* [PROBLEM TO SOLVE]: The word "moved" marks the lines you need; copy each of them from the data.

((

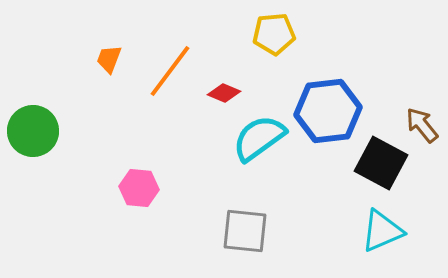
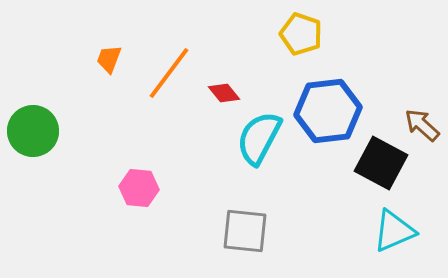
yellow pentagon: moved 27 px right; rotated 24 degrees clockwise
orange line: moved 1 px left, 2 px down
red diamond: rotated 28 degrees clockwise
brown arrow: rotated 9 degrees counterclockwise
cyan semicircle: rotated 26 degrees counterclockwise
cyan triangle: moved 12 px right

))

* [FINISHED TASK]:
yellow pentagon: moved 27 px right; rotated 24 degrees clockwise
orange line: moved 1 px left, 2 px down
cyan triangle: moved 12 px right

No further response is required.